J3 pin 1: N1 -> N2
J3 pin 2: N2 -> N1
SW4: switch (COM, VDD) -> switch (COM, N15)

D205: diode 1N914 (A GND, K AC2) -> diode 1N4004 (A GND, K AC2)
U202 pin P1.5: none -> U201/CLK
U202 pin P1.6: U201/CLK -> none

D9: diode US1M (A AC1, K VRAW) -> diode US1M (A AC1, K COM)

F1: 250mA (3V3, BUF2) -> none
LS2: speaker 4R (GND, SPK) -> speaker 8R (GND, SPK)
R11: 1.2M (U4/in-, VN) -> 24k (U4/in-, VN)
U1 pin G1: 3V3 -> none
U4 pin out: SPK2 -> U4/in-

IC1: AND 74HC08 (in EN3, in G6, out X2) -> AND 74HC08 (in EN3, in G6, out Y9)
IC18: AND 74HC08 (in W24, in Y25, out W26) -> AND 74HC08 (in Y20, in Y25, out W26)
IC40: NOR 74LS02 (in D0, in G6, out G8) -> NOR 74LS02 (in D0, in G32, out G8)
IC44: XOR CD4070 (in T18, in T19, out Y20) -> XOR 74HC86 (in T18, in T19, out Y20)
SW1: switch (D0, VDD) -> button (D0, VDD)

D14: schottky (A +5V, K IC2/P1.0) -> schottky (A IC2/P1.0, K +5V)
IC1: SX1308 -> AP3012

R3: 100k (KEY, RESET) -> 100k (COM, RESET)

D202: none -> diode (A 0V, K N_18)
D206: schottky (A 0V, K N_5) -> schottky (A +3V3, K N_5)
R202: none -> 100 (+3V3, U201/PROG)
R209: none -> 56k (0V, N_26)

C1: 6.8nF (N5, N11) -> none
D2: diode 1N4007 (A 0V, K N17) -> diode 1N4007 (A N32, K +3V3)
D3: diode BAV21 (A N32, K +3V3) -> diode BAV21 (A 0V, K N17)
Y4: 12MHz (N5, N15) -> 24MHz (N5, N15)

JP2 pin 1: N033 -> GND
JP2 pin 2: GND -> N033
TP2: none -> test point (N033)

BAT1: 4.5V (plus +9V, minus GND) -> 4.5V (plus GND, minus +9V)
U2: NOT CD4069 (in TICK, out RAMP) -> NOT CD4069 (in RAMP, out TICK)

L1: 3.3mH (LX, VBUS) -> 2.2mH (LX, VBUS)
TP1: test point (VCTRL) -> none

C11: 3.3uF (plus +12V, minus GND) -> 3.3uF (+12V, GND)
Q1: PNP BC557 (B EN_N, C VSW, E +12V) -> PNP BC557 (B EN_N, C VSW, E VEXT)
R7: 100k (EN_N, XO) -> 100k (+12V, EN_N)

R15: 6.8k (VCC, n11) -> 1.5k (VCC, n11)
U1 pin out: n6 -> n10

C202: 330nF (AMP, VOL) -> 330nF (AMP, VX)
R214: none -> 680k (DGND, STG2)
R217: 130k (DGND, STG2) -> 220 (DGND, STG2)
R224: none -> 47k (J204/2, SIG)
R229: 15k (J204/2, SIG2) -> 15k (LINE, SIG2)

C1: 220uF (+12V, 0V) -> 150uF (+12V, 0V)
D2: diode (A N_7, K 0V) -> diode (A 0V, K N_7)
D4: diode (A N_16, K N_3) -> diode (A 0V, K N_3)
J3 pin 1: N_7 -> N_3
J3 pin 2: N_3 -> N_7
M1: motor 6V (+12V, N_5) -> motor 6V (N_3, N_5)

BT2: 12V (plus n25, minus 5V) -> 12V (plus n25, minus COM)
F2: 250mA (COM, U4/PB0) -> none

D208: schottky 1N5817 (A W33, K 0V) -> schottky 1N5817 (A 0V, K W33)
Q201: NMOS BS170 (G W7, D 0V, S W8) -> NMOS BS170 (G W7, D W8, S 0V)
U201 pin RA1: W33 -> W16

# # # #

> **WORK TASK**:
Across the material, report every line that has the word "point".

> **EXPECTED OUTPUT**:
TP2: none -> test point (N033)
TP1: test point (VCTRL) -> none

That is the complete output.